BEGIN

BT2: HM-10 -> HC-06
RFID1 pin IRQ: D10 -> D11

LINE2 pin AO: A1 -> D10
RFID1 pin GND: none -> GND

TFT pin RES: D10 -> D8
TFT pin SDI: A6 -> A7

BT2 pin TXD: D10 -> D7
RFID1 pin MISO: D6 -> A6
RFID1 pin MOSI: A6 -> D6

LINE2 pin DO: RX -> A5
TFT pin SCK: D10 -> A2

END

__TASK STATEMENT__.
Please write out, exactly as they appear, only the lines from the one holding "RFID1 pin MOSI: A6 -> D6" through the end of the data.

__WRITTEN ANSWER__.
RFID1 pin MOSI: A6 -> D6

LINE2 pin DO: RX -> A5
TFT pin SCK: D10 -> A2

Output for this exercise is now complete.